- TASK BRIEF
Write out each record below exactly, but not the pictures.
+++ PROVIDED INFORMATION
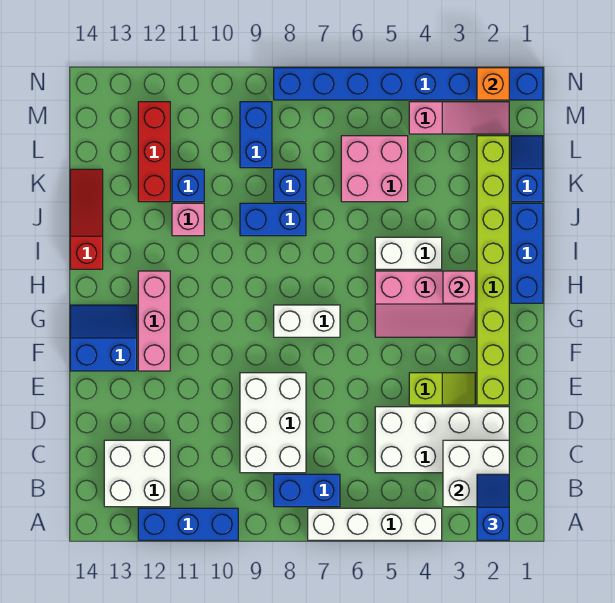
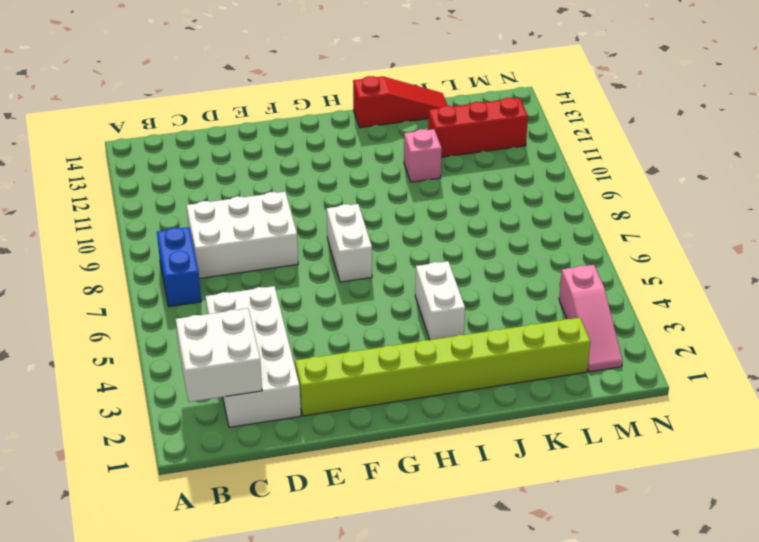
none -> white 1x4 brick [308,508,442,540]
none -> blue 1x3 brick [138,508,238,540]
none -> white 2x2 brick [104,440,170,507]

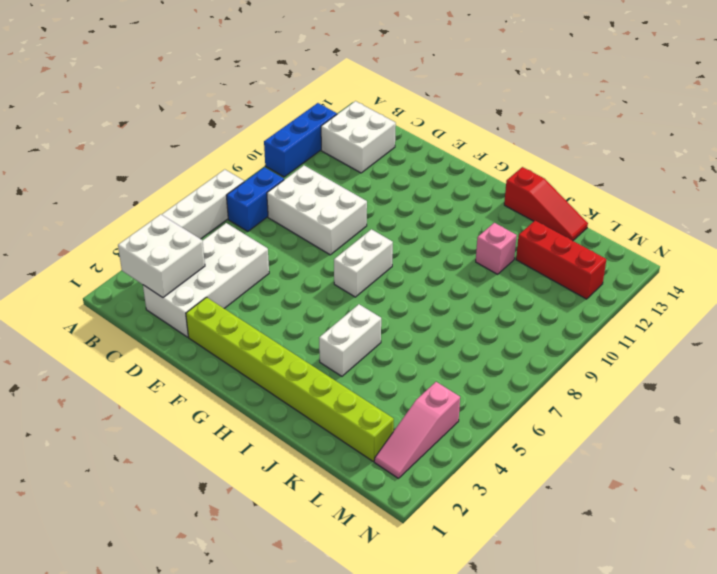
none -> lime 1x2 slope [409,373,475,405]
none -> pink 1x3 brick [138,271,170,371]
none -> blue 2x2 slope [70,305,137,371]

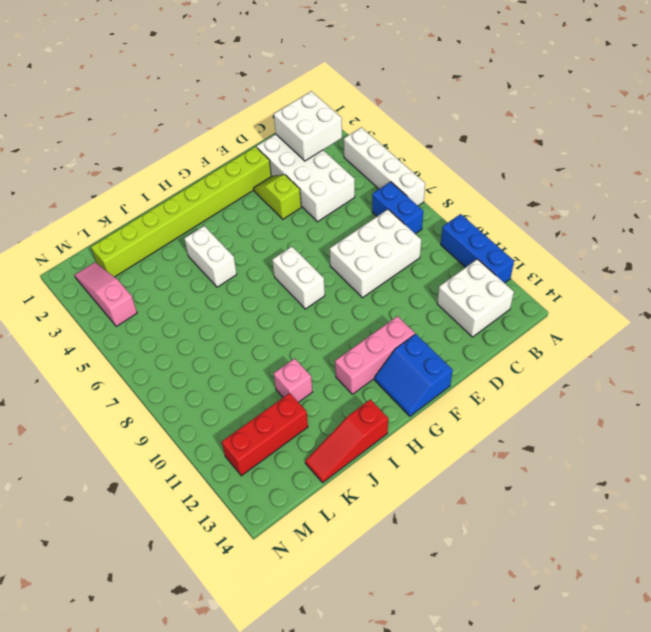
none -> pink 2x3 slope [375,271,475,337]
none -> blue 1x3 brick [511,203,543,303]
none -> blue 1x2 brick [240,203,306,236]

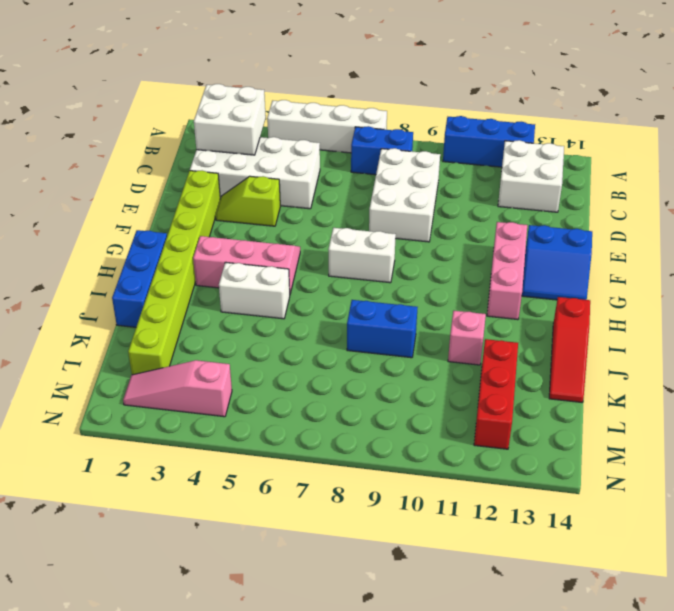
none -> blue 1x2 slope [511,136,543,202]
none -> pink 2x2 brick [341,136,408,202]
none -> blue 1x1 brick [274,169,306,202]

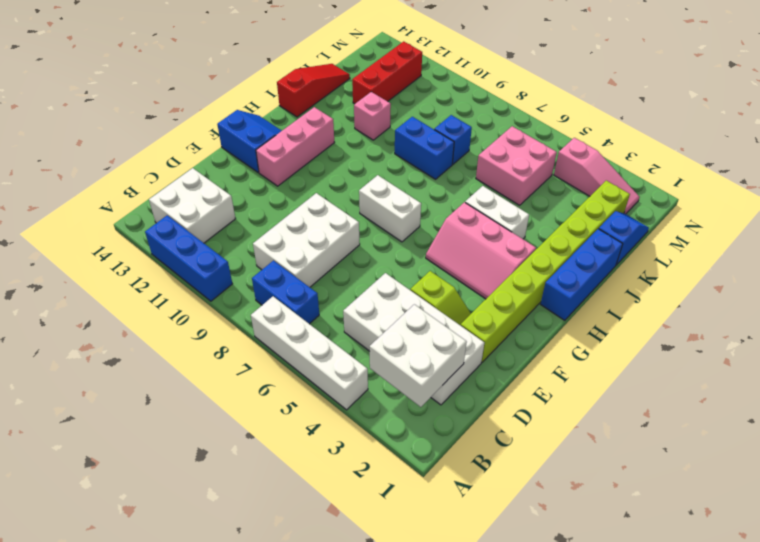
none -> blue 1x1 brick [172,169,204,202]
none -> blue 1x2 brick [240,102,272,168]
none -> blue 1x8 brick [274,68,543,100]

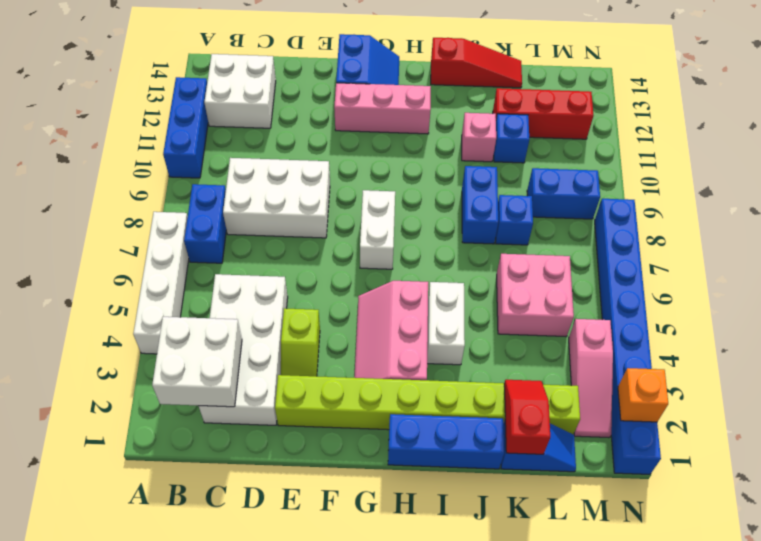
red 1x2 slope [504,380,550,454] -> none
none -> pink 1x1 brick [443,271,475,303]
none -> blue 1x2 slope [477,474,509,540]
++++++
- OUTPUT FOR THIS EXERCISE
none -> white 1x4 brick [308,508,442,540]
none -> blue 1x3 brick [138,508,238,540]
none -> white 2x2 brick [104,440,170,507]

none -> lime 1x2 slope [409,373,475,405]
none -> pink 1x3 brick [138,271,170,371]
none -> blue 2x2 slope [70,305,137,371]

none -> pink 2x3 slope [375,271,475,337]
none -> blue 1x3 brick [511,203,543,303]
none -> blue 1x2 brick [240,203,306,236]

none -> blue 1x2 slope [511,136,543,202]
none -> pink 2x2 brick [341,136,408,202]
none -> blue 1x1 brick [274,169,306,202]

none -> blue 1x1 brick [172,169,204,202]
none -> blue 1x2 brick [240,102,272,168]
none -> blue 1x8 brick [274,68,543,100]

red 1x2 slope [504,380,550,454] -> none
none -> pink 1x1 brick [443,271,475,303]
none -> blue 1x2 slope [477,474,509,540]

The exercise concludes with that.